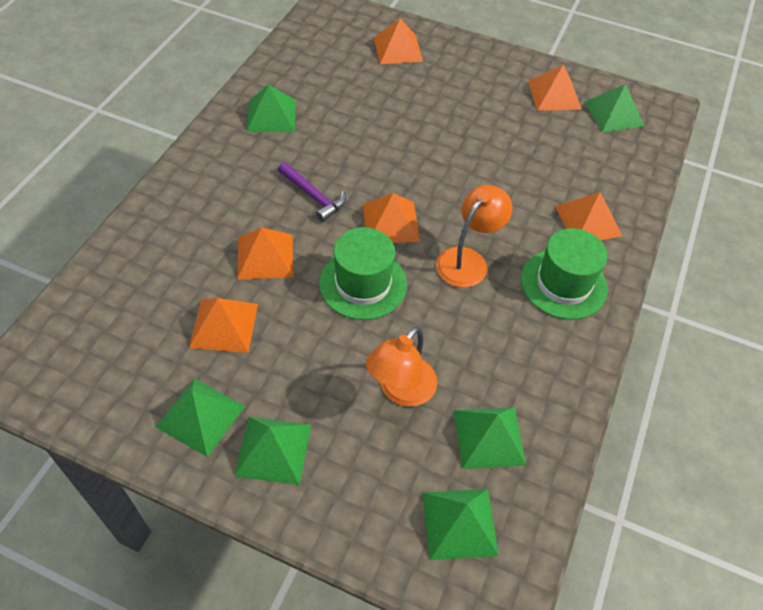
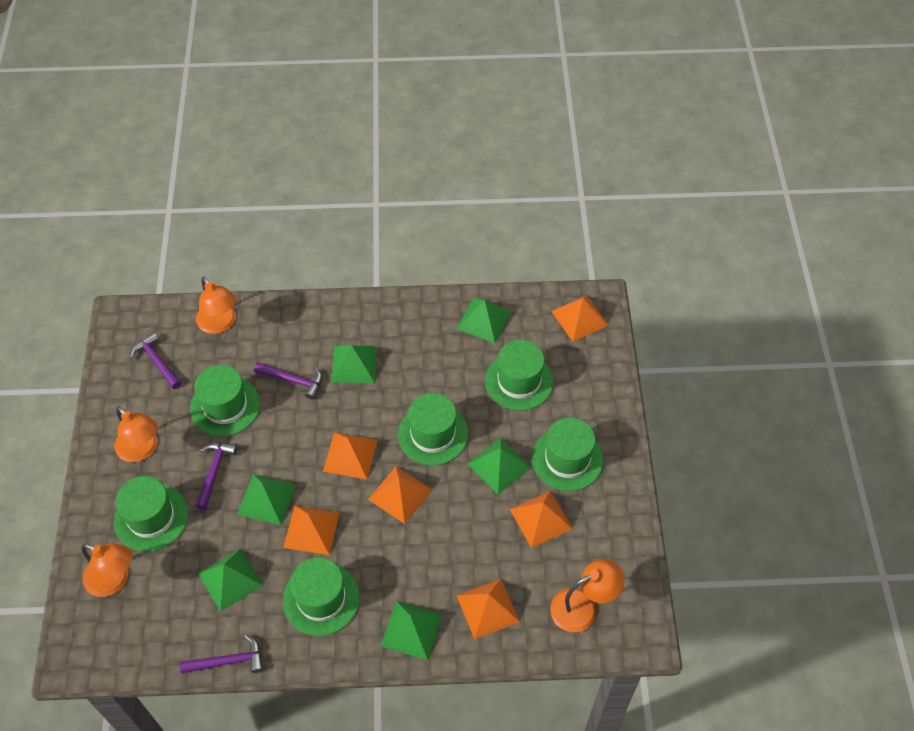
green hat: 2 -> 6
orange lamp: 2 -> 4
purple hammer: 1 -> 4

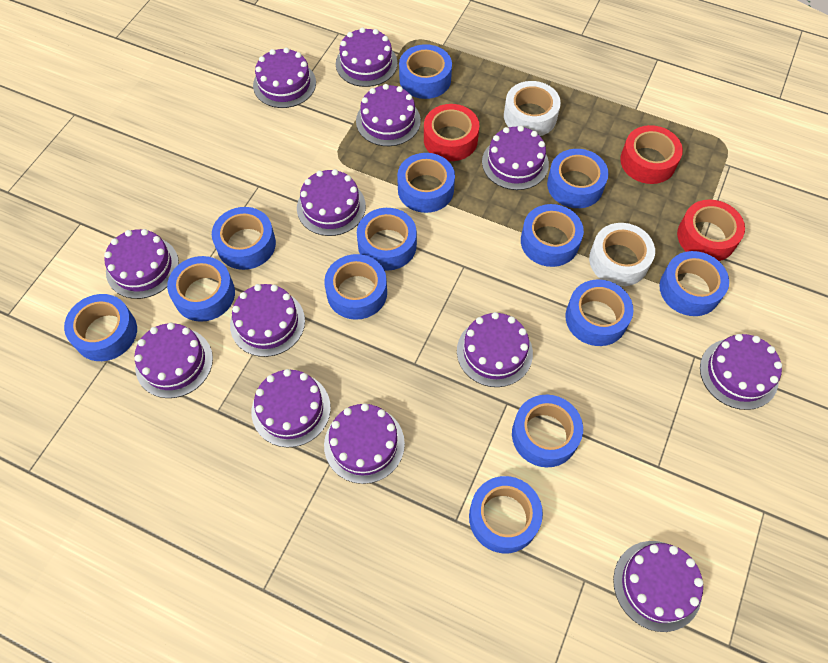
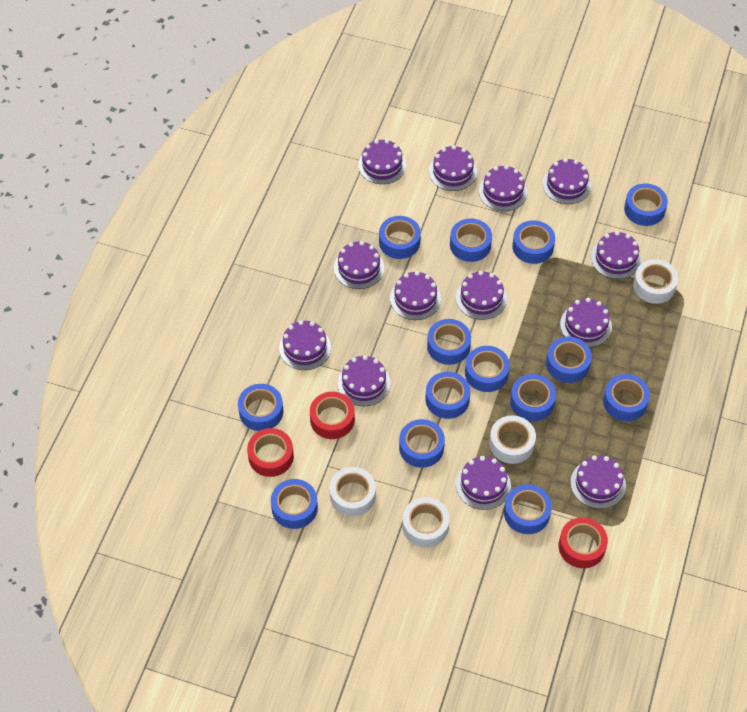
blue tape: 13 -> 14
white tape: 2 -> 4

- _AIM OF THE TASK_
Write out all the entries precisely as given, omitting each image.

- _RESULT FOR THIS TASK_
green hat: 2 -> 6
orange lamp: 2 -> 4
purple hammer: 1 -> 4

blue tape: 13 -> 14
white tape: 2 -> 4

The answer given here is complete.